● Exercise aim: Set down exact lines only, from the line with "(469, 440) = (595, 348): white" through the last line of the material below, with every picture left out.

Source data Block Start

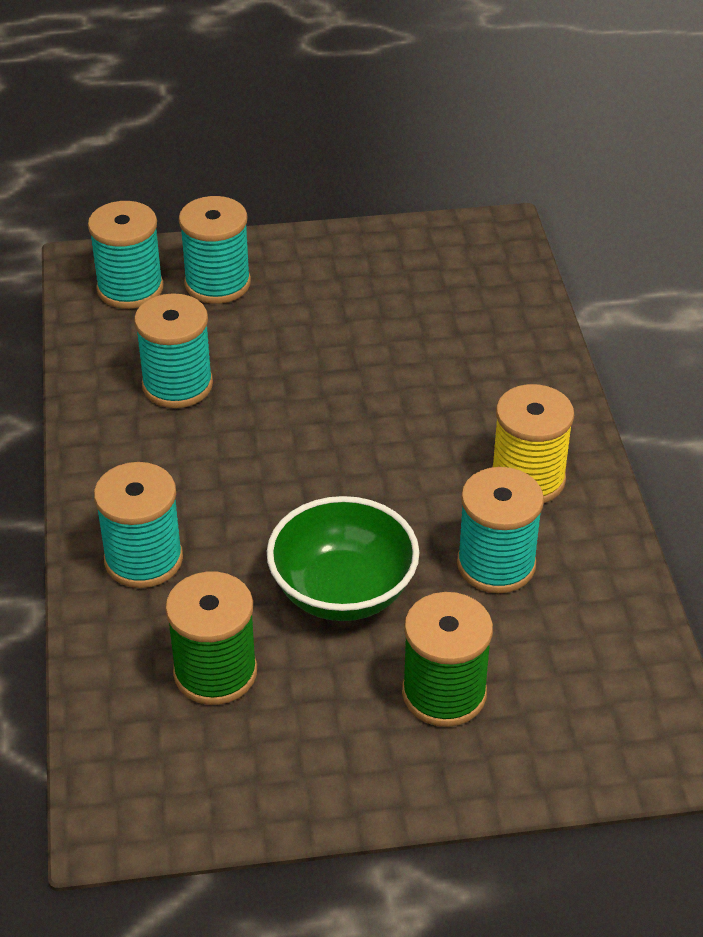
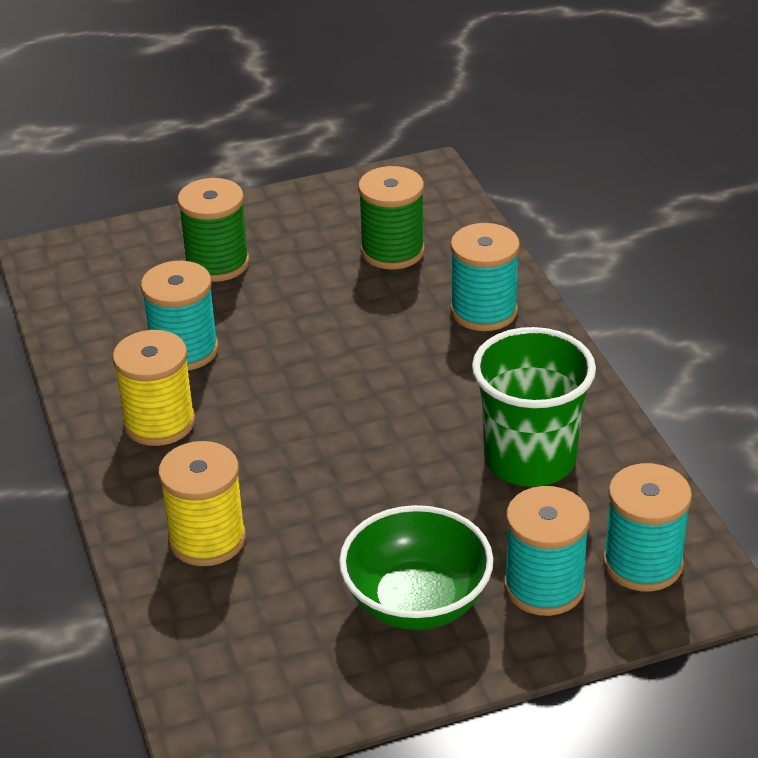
camera: 170 degrees right, 5 degrees down
(177, 385) = (530, 459): turquoise spool -> green cup
(343, 591) = (310, 313): green bowl -> green bowl (416, 602)
(488, 360) = (207, 539): none -> yellow spool

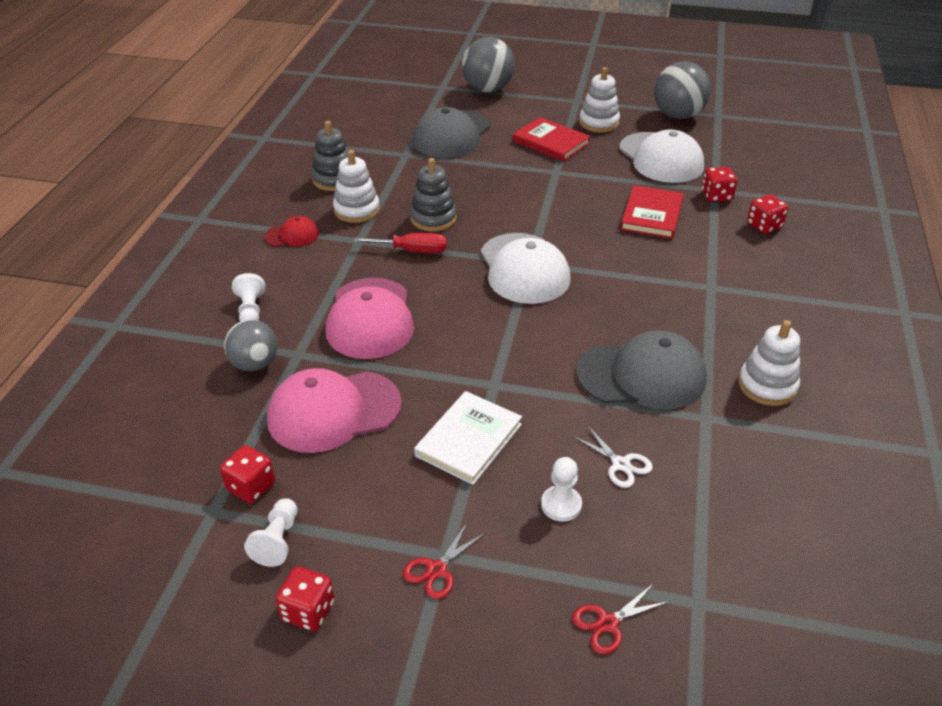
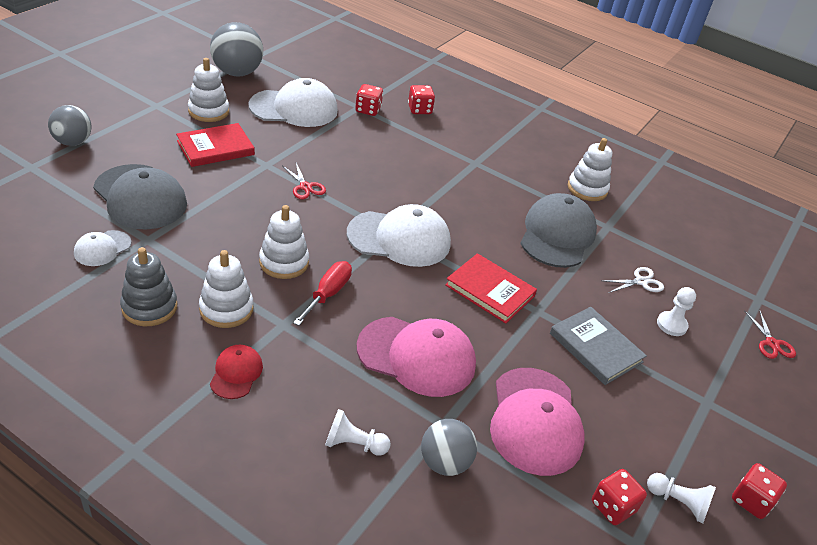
camera: 75 degrees left, 0 degrees up
(380, 142) = (102, 248): none -> white cap
(433, 218) = (284, 262): grey stacking toy -> white stacking toy
(437, 570) = (720, 411): red scissors -> red scissors (305, 187)
(469, 440) = (595, 348): white book -> grey book
(488, 89) = (73, 142): grey ball -> grey ball, size x0.66
(652, 215) = (370, 147): red book -> red book (490, 290)

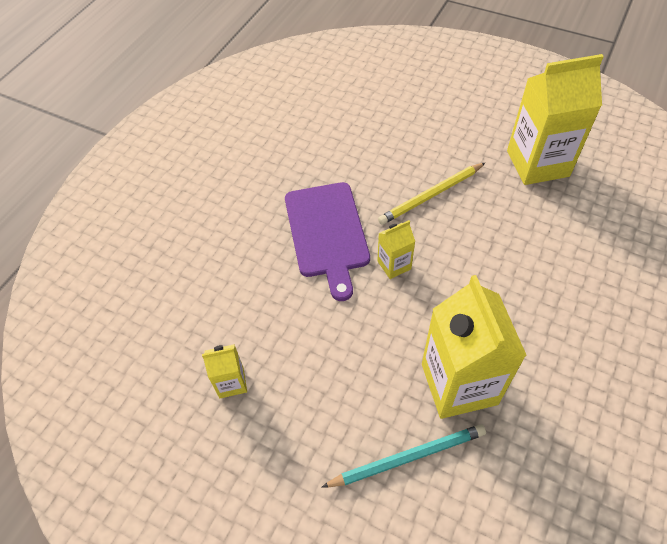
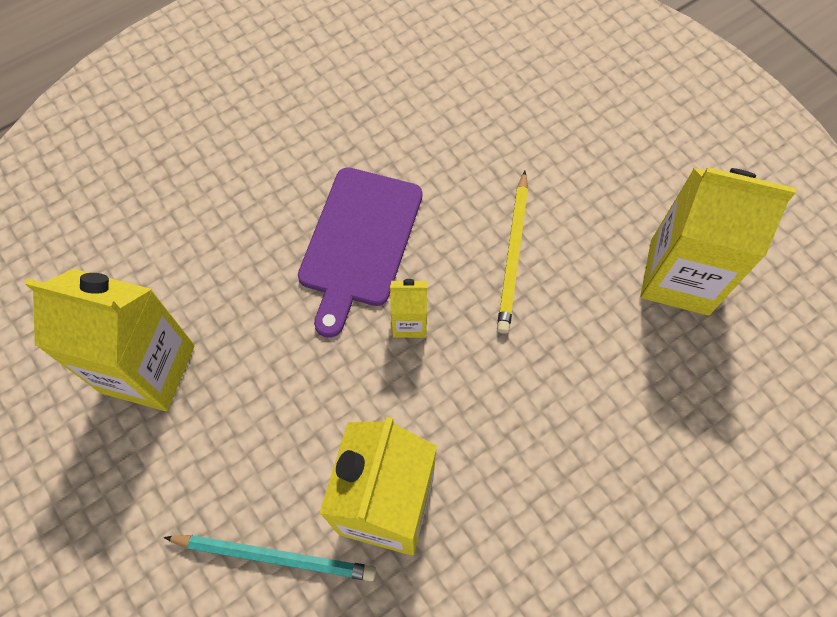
camera: 25 degrees right, 10 degrees up
(231, 382) = (148, 368): yellow carton -> yellow carton, size x2.13
(431, 195) = (513, 254): yellow pencil -> yellow pencil turned 75 degrees counterclockwise

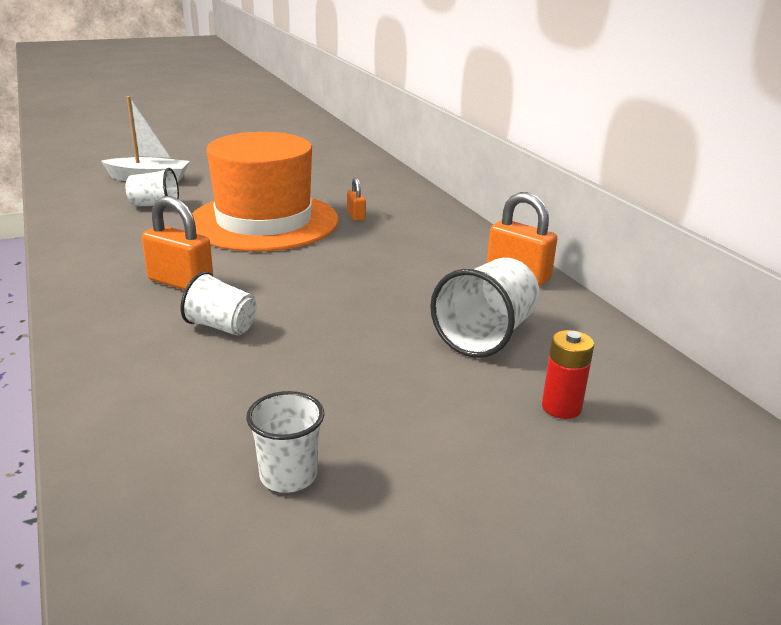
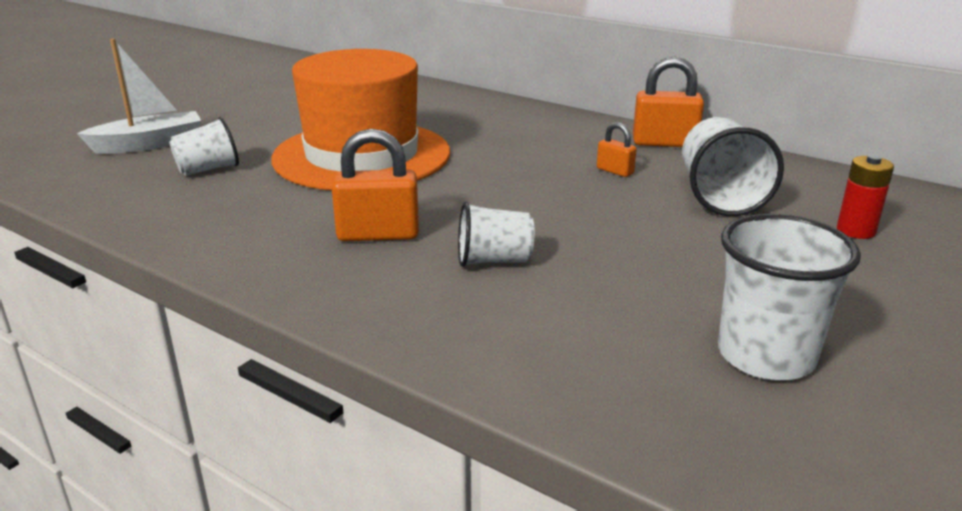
camera: 30 degrees left, 0 degrees up
(288, 475) = (765, 356): white cup -> white cup, size x1.58
(356, 216) = (444, 128): orange padlock -> orange padlock (615, 171)

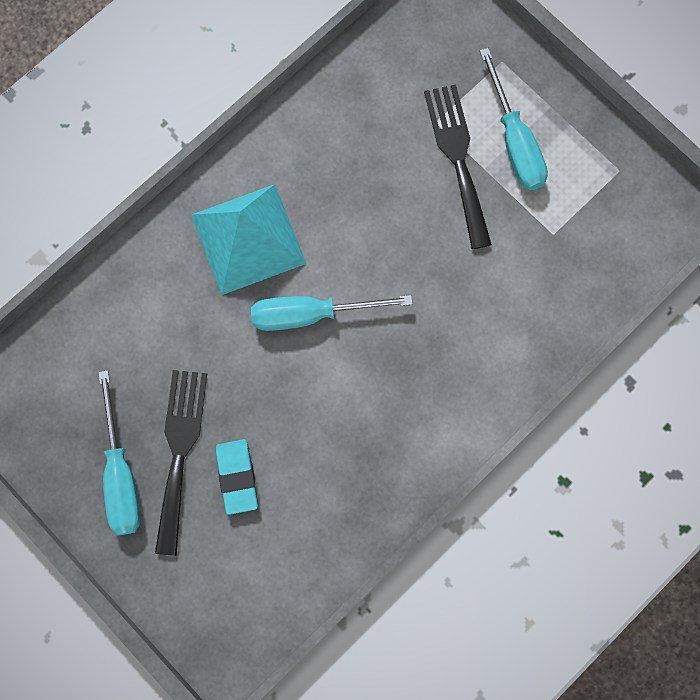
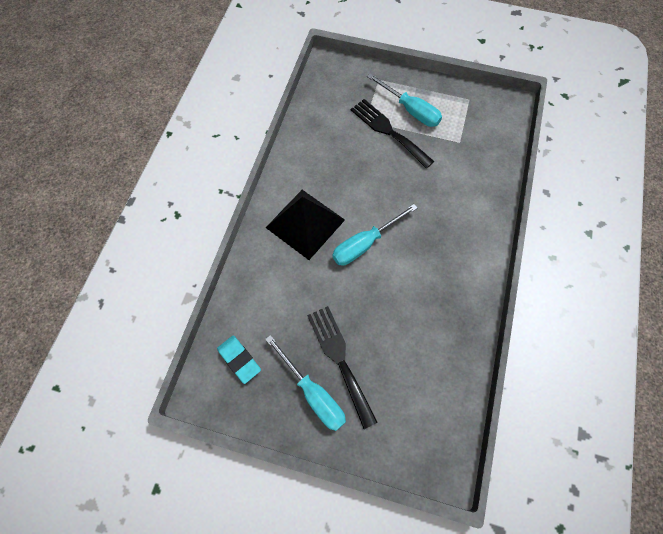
camera: 30 degrees left, 10 degrees down
(237, 477) = (382, 354): turquoise eraser -> turquoise eraser (239, 360)
(248, 238) = (305, 223): turquoise pyramid -> black pyramid

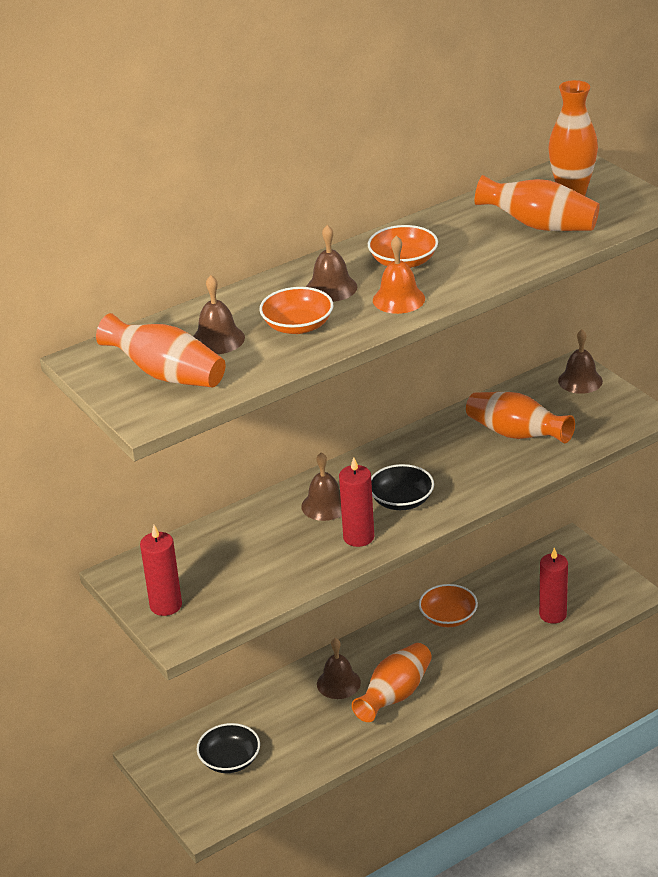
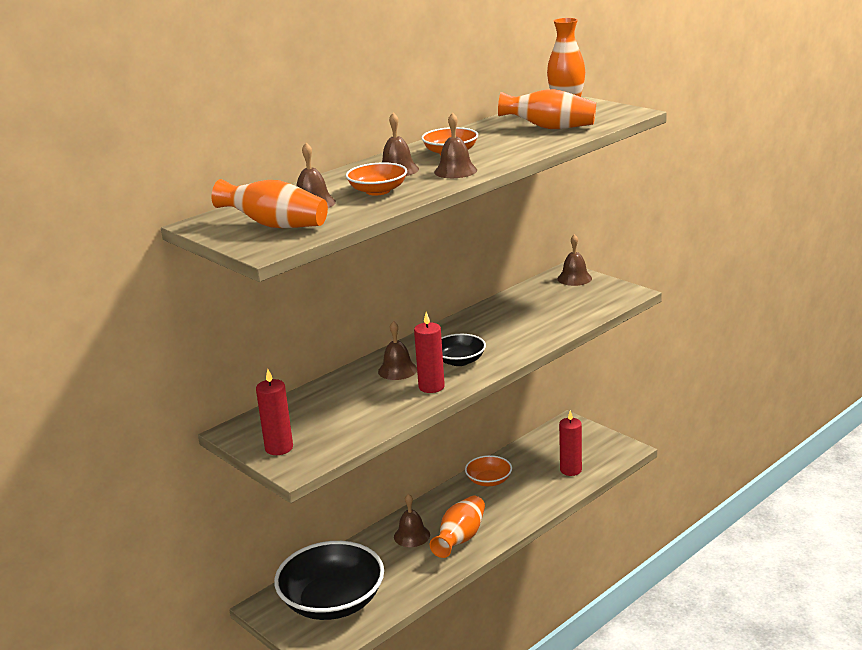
camera: 10 degrees left, 10 degrees down
(230, 760) = (332, 601): black bowl -> black bowl, size x2.00
(398, 299) = (455, 171): orange bell -> brown bell
(516, 434) = (537, 313): orange vase -> none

Source data Block End

● Written answer:
(469, 440) = (595, 348): white book -> grey book
(488, 89) = (73, 142): grey ball -> grey ball, size x0.66
(652, 215) = (370, 147): red book -> red book (490, 290)

camera: 25 degrees right, 10 degrees up
(231, 382) = (148, 368): yellow carton -> yellow carton, size x2.13
(431, 195) = (513, 254): yellow pencil -> yellow pencil turned 75 degrees counterclockwise

camera: 30 degrees left, 0 degrees up
(288, 475) = (765, 356): white cup -> white cup, size x1.58
(356, 216) = (444, 128): orange padlock -> orange padlock (615, 171)

camera: 30 degrees left, 10 degrees down
(237, 477) = (382, 354): turquoise eraser -> turquoise eraser (239, 360)
(248, 238) = (305, 223): turquoise pyramid -> black pyramid

camera: 10 degrees left, 10 degrees down
(230, 760) = (332, 601): black bowl -> black bowl, size x2.00
(398, 299) = (455, 171): orange bell -> brown bell
(516, 434) = (537, 313): orange vase -> none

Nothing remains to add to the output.